[Spatial object tracking data]
-----

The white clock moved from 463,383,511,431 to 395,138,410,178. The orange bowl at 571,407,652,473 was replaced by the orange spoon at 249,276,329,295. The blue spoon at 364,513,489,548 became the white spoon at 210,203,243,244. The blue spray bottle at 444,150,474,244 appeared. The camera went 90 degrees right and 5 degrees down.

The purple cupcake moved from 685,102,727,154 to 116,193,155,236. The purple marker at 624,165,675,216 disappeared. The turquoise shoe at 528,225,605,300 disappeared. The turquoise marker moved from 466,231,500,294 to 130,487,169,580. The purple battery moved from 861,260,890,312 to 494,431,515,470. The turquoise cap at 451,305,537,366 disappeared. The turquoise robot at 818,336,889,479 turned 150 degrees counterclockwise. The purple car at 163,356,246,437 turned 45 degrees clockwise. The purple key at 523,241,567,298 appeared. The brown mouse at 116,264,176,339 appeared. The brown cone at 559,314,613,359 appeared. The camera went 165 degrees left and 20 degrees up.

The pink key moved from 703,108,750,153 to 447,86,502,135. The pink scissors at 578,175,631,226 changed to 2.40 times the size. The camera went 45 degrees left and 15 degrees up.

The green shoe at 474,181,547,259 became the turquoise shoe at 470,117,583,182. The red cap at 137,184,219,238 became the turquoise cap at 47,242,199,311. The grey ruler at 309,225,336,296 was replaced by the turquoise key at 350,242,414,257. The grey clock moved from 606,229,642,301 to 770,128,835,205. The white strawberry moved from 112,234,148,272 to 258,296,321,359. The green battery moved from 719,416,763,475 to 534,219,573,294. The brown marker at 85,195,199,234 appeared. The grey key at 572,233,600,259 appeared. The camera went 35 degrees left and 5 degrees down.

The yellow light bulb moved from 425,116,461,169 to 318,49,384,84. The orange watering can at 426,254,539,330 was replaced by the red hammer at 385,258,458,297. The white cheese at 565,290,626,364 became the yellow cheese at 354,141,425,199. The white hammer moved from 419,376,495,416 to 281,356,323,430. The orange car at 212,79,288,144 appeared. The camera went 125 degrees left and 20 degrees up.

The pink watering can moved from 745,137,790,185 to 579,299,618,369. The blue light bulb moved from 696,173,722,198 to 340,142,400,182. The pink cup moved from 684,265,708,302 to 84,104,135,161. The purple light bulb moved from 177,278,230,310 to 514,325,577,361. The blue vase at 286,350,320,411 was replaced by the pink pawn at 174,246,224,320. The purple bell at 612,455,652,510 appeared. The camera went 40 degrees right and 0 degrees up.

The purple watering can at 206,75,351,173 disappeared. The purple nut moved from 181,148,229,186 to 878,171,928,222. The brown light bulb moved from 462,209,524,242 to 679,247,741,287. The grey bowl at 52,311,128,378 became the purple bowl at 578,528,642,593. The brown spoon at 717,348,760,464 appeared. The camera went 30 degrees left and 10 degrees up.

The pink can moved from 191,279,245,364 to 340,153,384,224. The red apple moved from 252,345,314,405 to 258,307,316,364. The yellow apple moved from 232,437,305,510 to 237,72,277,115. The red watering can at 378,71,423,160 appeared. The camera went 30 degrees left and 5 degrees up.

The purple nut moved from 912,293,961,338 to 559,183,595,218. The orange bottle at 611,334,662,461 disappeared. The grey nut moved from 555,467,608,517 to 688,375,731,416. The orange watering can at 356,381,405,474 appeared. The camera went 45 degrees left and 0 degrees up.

-----

WHAT YOU WILL DO » Reproduce every line above. Keep it exact.

ANSWER FOR THIS EXERCISE »
The white clock moved from 463,383,511,431 to 395,138,410,178. The orange bowl at 571,407,652,473 was replaced by the orange spoon at 249,276,329,295. The blue spoon at 364,513,489,548 became the white spoon at 210,203,243,244. The blue spray bottle at 444,150,474,244 appeared. The camera went 90 degrees right and 5 degrees down.

The purple cupcake moved from 685,102,727,154 to 116,193,155,236. The purple marker at 624,165,675,216 disappeared. The turquoise shoe at 528,225,605,300 disappeared. The turquoise marker moved from 466,231,500,294 to 130,487,169,580. The purple battery moved from 861,260,890,312 to 494,431,515,470. The turquoise cap at 451,305,537,366 disappeared. The turquoise robot at 818,336,889,479 turned 150 degrees counterclockwise. The purple car at 163,356,246,437 turned 45 degrees clockwise. The purple key at 523,241,567,298 appeared. The brown mouse at 116,264,176,339 appeared. The brown cone at 559,314,613,359 appeared. The camera went 165 degrees left and 20 degrees up.

The pink key moved from 703,108,750,153 to 447,86,502,135. The pink scissors at 578,175,631,226 changed to 2.40 times the size. The camera went 45 degrees left and 15 degrees up.

The green shoe at 474,181,547,259 became the turquoise shoe at 470,117,583,182. The red cap at 137,184,219,238 became the turquoise cap at 47,242,199,311. The grey ruler at 309,225,336,296 was replaced by the turquoise key at 350,242,414,257. The grey clock moved from 606,229,642,301 to 770,128,835,205. The white strawberry moved from 112,234,148,272 to 258,296,321,359. The green battery moved from 719,416,763,475 to 534,219,573,294. The brown marker at 85,195,199,234 appeared. The grey key at 572,233,600,259 appeared. The camera went 35 degrees left and 5 degrees down.

The yellow light bulb moved from 425,116,461,169 to 318,49,384,84. The orange watering can at 426,254,539,330 was replaced by the red hammer at 385,258,458,297. The white cheese at 565,290,626,364 became the yellow cheese at 354,141,425,199. The white hammer moved from 419,376,495,416 to 281,356,323,430. The orange car at 212,79,288,144 appeared. The camera went 125 degrees left and 20 degrees up.

The pink watering can moved from 745,137,790,185 to 579,299,618,369. The blue light bulb moved from 696,173,722,198 to 340,142,400,182. The pink cup moved from 684,265,708,302 to 84,104,135,161. The purple light bulb moved from 177,278,230,310 to 514,325,577,361. The blue vase at 286,350,320,411 was replaced by the pink pawn at 174,246,224,320. The purple bell at 612,455,652,510 appeared. The camera went 40 degrees right and 0 degrees up.

The purple watering can at 206,75,351,173 disappeared. The purple nut moved from 181,148,229,186 to 878,171,928,222. The brown light bulb moved from 462,209,524,242 to 679,247,741,287. The grey bowl at 52,311,128,378 became the purple bowl at 578,528,642,593. The brown spoon at 717,348,760,464 appeared. The camera went 30 degrees left and 10 degrees up.

The pink can moved from 191,279,245,364 to 340,153,384,224. The red apple moved from 252,345,314,405 to 258,307,316,364. The yellow apple moved from 232,437,305,510 to 237,72,277,115. The red watering can at 378,71,423,160 appeared. The camera went 30 degrees left and 5 degrees up.

The purple nut moved from 912,293,961,338 to 559,183,595,218. The orange bottle at 611,334,662,461 disappeared. The grey nut moved from 555,467,608,517 to 688,375,731,416. The orange watering can at 356,381,405,474 appeared. The camera went 45 degrees left and 0 degrees up.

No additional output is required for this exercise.